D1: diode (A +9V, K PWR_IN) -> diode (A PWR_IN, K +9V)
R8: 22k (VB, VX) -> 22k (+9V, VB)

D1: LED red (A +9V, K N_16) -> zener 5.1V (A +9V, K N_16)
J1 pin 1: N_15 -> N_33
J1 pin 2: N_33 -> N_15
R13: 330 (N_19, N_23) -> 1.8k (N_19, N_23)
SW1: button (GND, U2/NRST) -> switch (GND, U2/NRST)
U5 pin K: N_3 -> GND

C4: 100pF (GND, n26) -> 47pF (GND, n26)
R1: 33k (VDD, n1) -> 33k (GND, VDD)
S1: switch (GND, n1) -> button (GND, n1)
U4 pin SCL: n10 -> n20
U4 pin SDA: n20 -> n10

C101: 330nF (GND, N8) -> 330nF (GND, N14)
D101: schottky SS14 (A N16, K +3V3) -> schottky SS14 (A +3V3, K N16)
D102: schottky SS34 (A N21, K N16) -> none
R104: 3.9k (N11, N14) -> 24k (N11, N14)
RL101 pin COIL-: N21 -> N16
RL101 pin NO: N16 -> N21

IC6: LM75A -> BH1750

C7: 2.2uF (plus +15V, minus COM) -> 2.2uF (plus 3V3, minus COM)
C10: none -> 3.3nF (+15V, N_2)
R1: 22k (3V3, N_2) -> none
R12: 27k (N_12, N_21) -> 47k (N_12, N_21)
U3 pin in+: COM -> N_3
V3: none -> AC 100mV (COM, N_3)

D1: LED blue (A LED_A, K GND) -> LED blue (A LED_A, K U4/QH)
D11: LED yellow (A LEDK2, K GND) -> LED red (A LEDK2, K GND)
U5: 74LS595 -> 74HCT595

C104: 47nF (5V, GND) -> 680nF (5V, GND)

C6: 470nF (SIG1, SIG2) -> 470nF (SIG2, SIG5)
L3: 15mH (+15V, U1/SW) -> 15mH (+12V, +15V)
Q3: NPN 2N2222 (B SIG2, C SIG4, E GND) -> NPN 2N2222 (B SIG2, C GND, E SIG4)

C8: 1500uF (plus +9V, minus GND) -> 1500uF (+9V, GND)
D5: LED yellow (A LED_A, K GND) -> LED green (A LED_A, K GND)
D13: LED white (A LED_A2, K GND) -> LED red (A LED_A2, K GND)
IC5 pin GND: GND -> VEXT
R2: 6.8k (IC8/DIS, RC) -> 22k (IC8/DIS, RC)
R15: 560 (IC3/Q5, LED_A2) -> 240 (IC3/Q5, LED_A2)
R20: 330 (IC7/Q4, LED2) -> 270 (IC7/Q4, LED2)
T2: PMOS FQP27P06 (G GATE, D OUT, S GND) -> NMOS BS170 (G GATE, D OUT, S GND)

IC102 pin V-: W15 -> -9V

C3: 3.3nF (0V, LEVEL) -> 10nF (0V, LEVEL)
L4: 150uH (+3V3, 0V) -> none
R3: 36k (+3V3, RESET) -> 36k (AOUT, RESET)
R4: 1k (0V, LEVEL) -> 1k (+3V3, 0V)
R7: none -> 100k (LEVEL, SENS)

****

• [REQUIREMENT]: The lines above that hold the word "none" need counting; write the count and nothing more.

• [EXERCISE RESPONSE]: 6